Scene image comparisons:

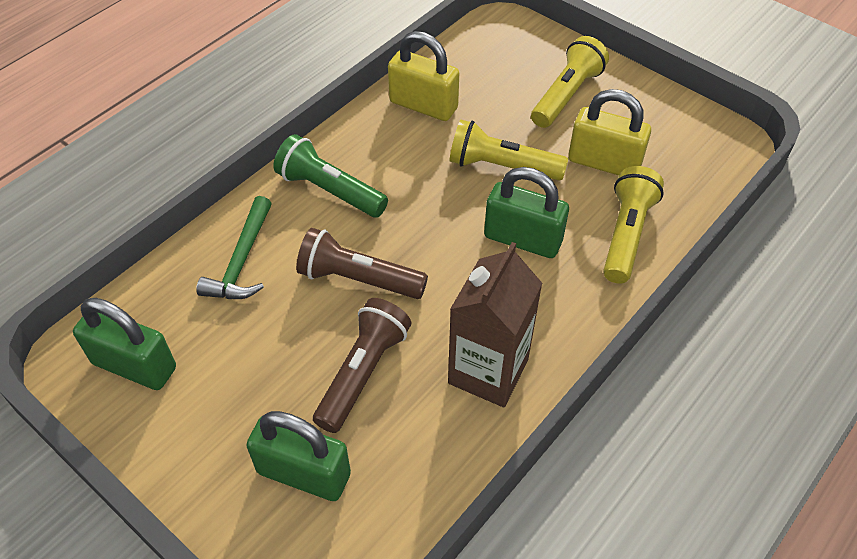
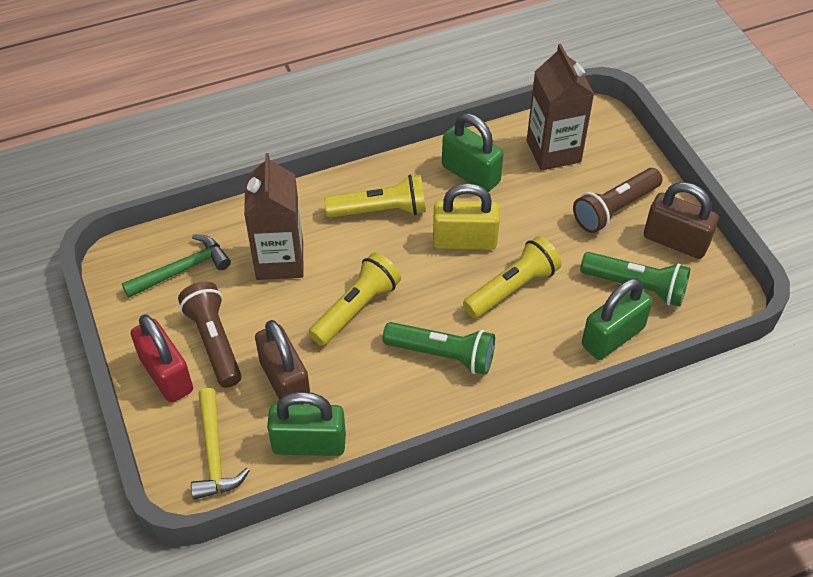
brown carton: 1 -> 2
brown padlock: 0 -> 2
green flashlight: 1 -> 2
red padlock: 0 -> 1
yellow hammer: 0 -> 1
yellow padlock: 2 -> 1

Problem to work on: A single number is expected: how many lines of the data hold the string "padlock".

Exercise output: 3